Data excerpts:
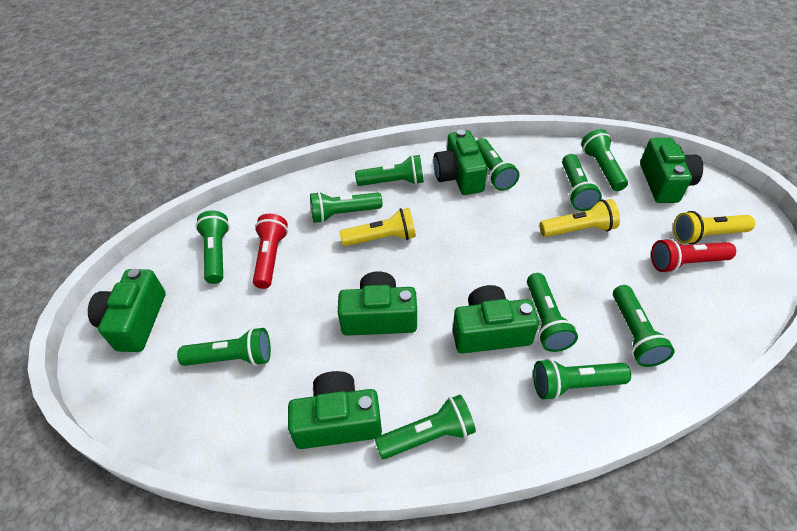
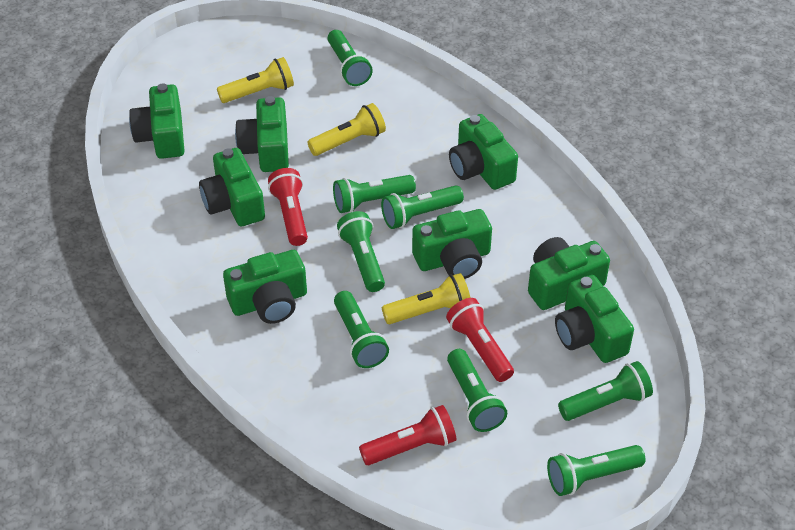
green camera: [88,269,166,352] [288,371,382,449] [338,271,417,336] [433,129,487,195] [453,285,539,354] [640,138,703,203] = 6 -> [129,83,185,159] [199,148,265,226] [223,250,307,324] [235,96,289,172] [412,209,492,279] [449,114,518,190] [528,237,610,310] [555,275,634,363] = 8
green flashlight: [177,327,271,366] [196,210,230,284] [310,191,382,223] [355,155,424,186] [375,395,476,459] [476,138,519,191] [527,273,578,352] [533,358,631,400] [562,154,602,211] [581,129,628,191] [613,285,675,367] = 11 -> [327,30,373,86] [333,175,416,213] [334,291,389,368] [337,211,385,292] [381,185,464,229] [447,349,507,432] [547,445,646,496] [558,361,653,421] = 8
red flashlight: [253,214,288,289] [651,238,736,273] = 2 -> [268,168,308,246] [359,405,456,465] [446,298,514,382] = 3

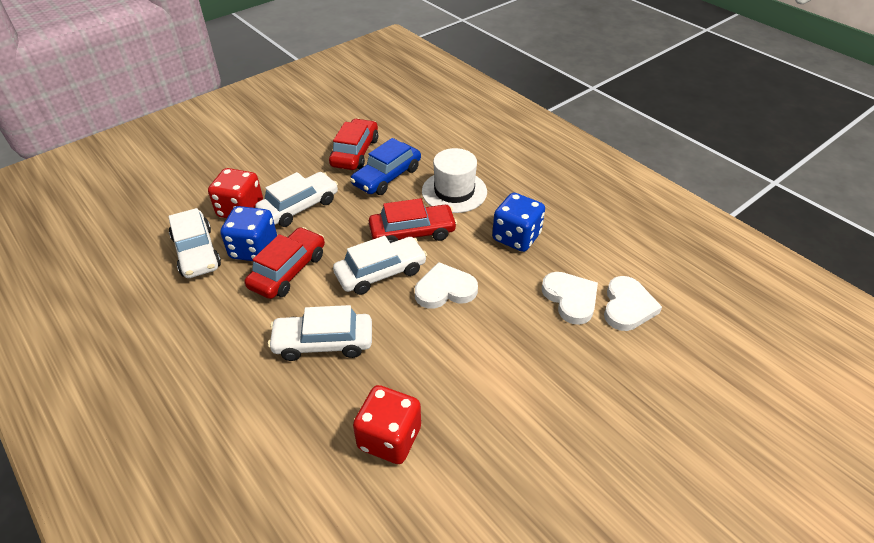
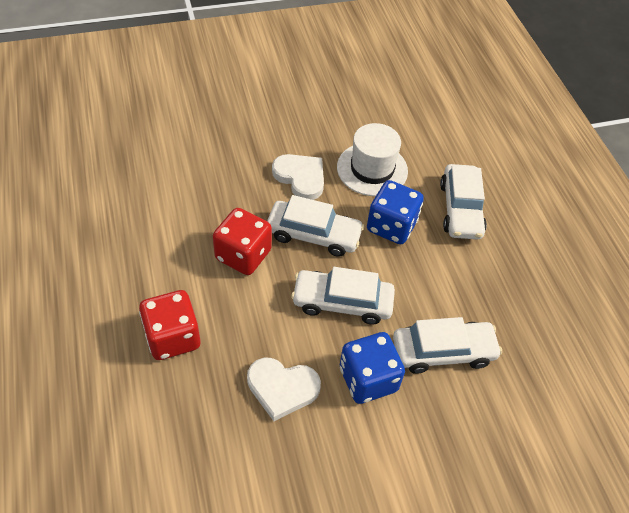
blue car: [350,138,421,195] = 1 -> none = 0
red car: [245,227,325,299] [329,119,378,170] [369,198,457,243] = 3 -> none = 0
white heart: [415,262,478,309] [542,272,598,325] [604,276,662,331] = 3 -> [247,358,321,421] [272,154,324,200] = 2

Action item
Take the lines from the first line of the entries through the line with "red flashlight: [253,214,288,289]", inclusive, and give them again exactly, minus any pictures.

Worked solution
green camera: [88,269,166,352] [288,371,382,449] [338,271,417,336] [433,129,487,195] [453,285,539,354] [640,138,703,203] = 6 -> [129,83,185,159] [199,148,265,226] [223,250,307,324] [235,96,289,172] [412,209,492,279] [449,114,518,190] [528,237,610,310] [555,275,634,363] = 8
green flashlight: [177,327,271,366] [196,210,230,284] [310,191,382,223] [355,155,424,186] [375,395,476,459] [476,138,519,191] [527,273,578,352] [533,358,631,400] [562,154,602,211] [581,129,628,191] [613,285,675,367] = 11 -> [327,30,373,86] [333,175,416,213] [334,291,389,368] [337,211,385,292] [381,185,464,229] [447,349,507,432] [547,445,646,496] [558,361,653,421] = 8
red flashlight: [253,214,288,289] [651,238,736,273] = 2 -> [268,168,308,246] [359,405,456,465] [446,298,514,382] = 3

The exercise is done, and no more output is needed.